### Dataset records

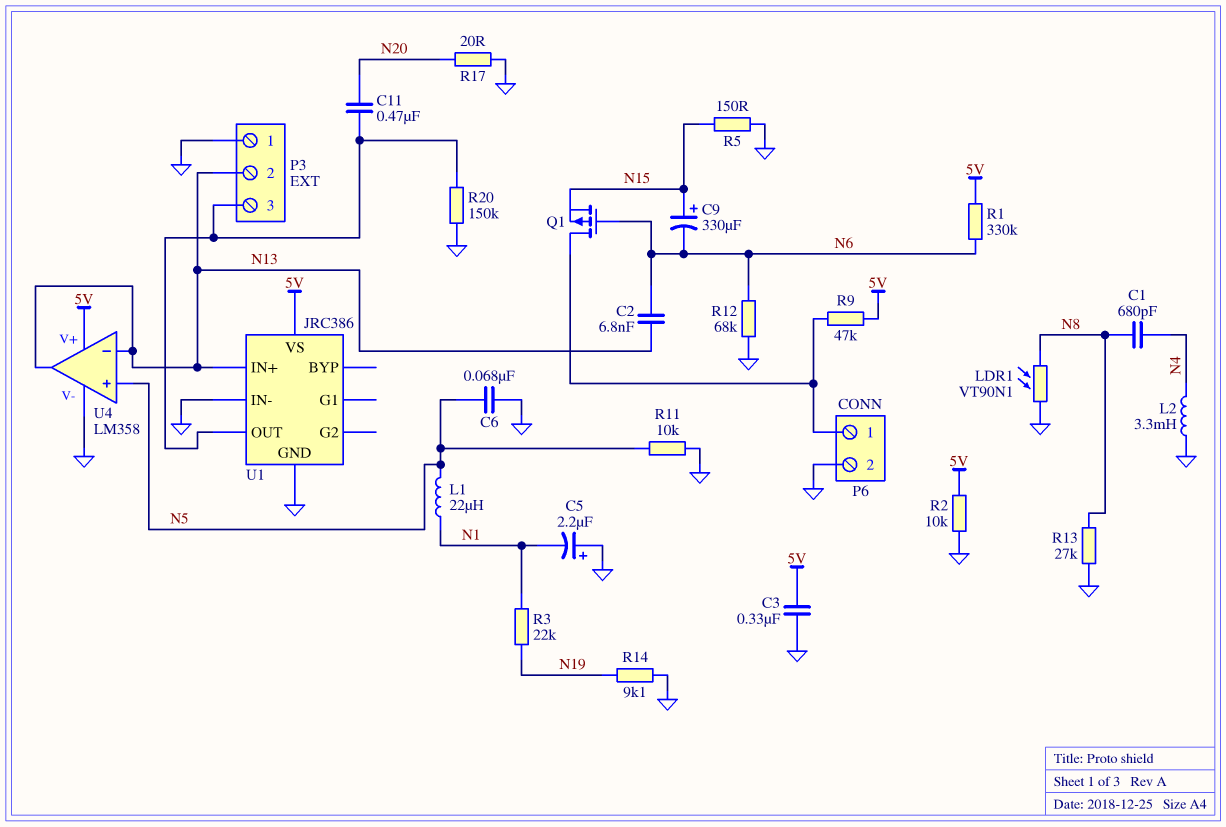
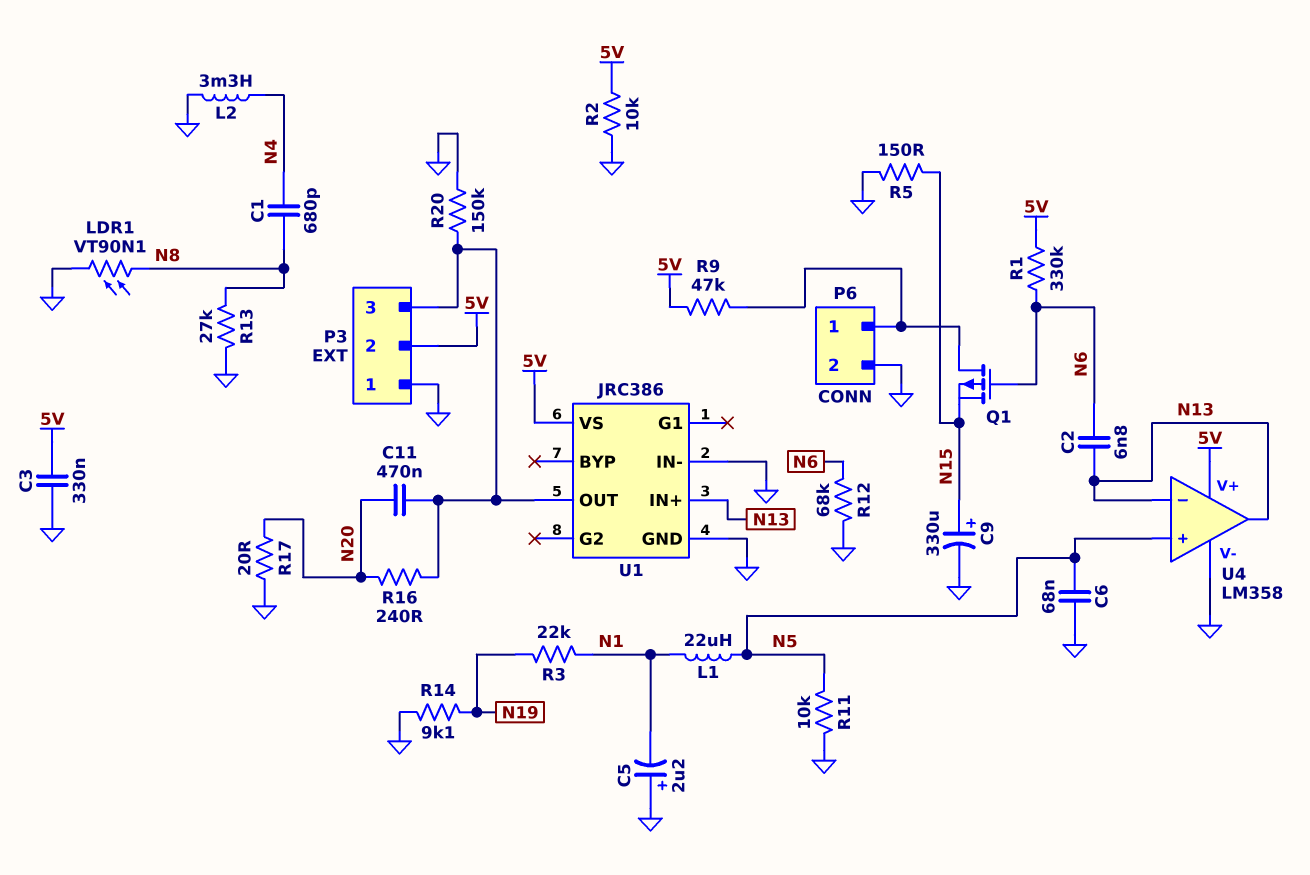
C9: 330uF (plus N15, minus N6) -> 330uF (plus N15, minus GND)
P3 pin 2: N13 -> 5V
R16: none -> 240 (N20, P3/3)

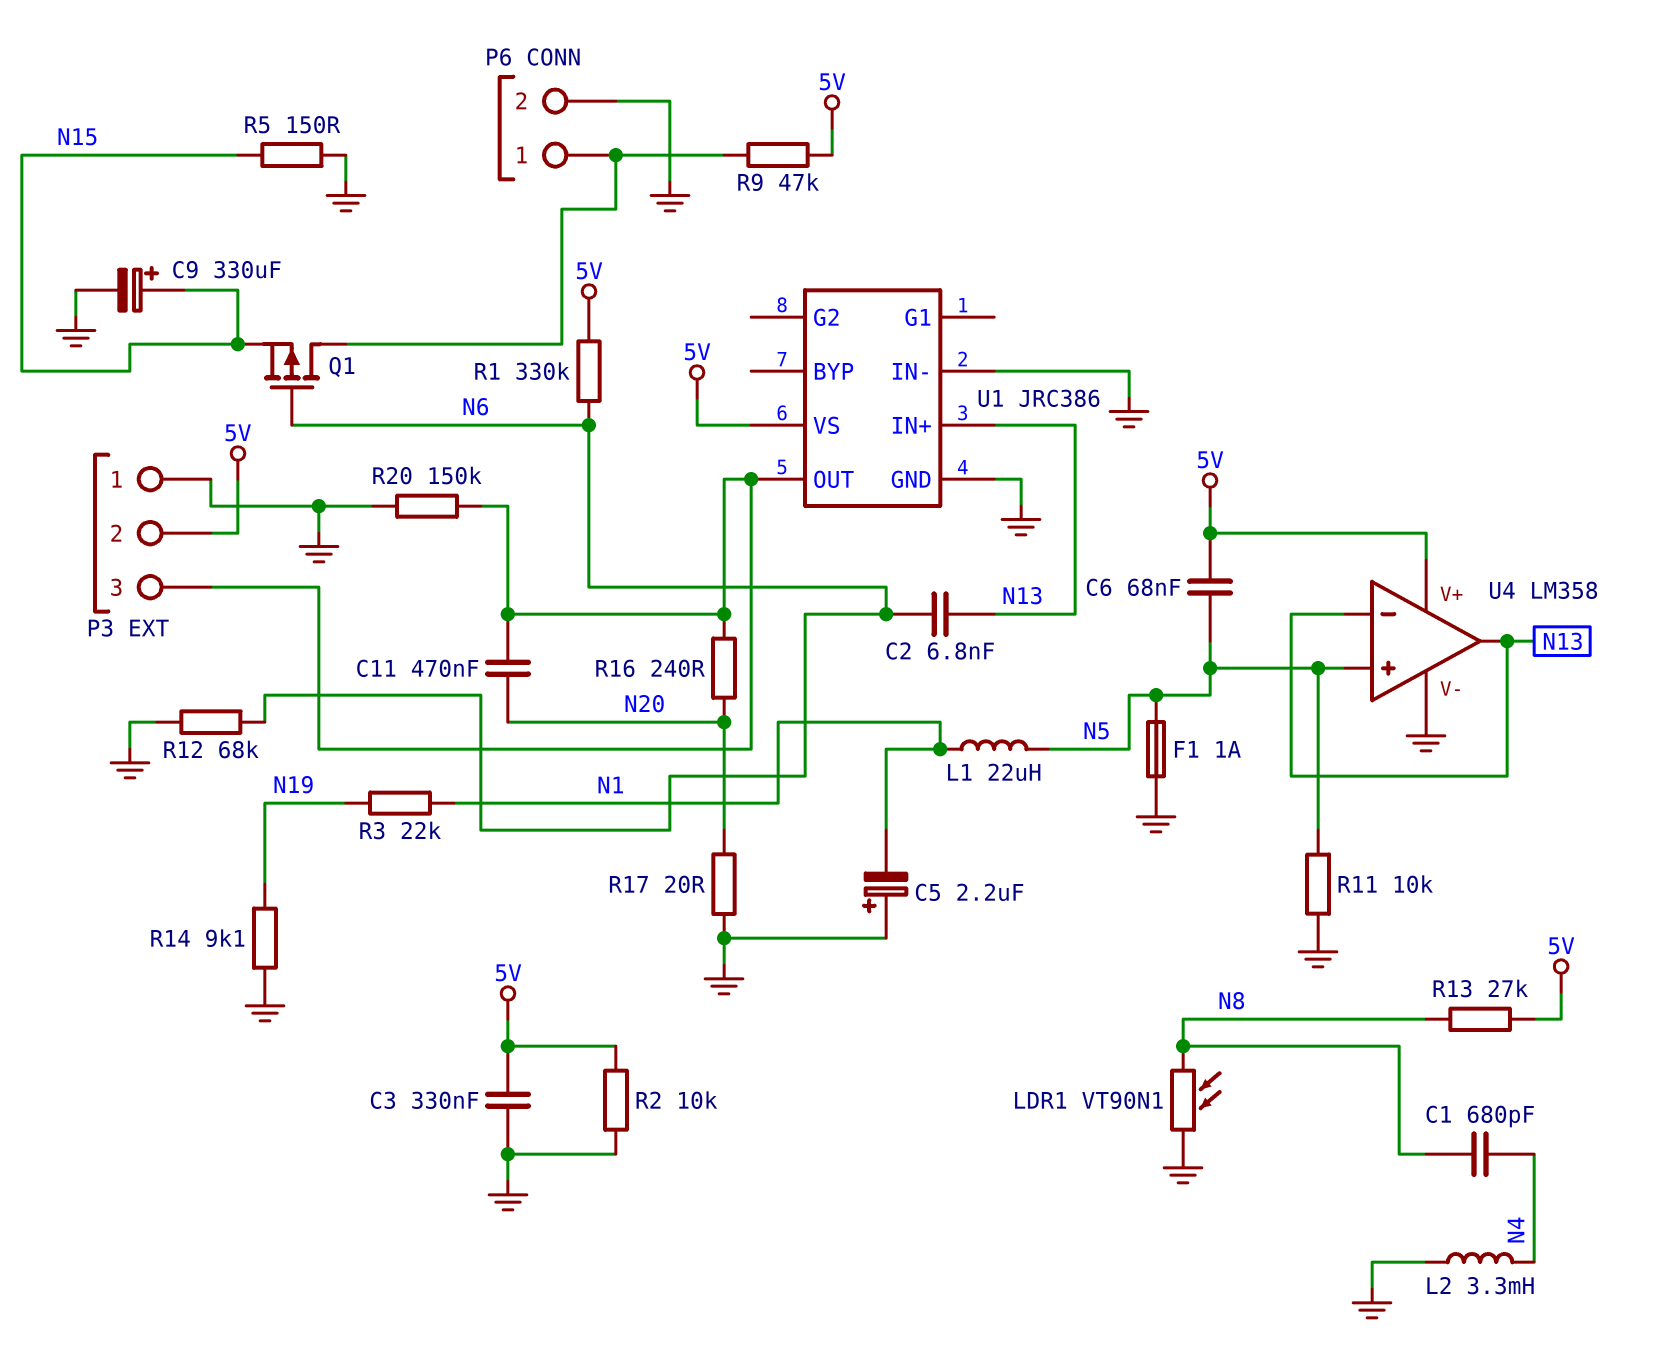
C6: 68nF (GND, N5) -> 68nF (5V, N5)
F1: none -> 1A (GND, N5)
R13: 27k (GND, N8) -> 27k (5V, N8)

### Action item
Set the whole listing down again unchanged, apart from the pictures, which are omitted.

### Solved problem
C9: 330uF (plus N15, minus N6) -> 330uF (plus N15, minus GND)
P3 pin 2: N13 -> 5V
R16: none -> 240 (N20, P3/3)

C6: 68nF (GND, N5) -> 68nF (5V, N5)
F1: none -> 1A (GND, N5)
R13: 27k (GND, N8) -> 27k (5V, N8)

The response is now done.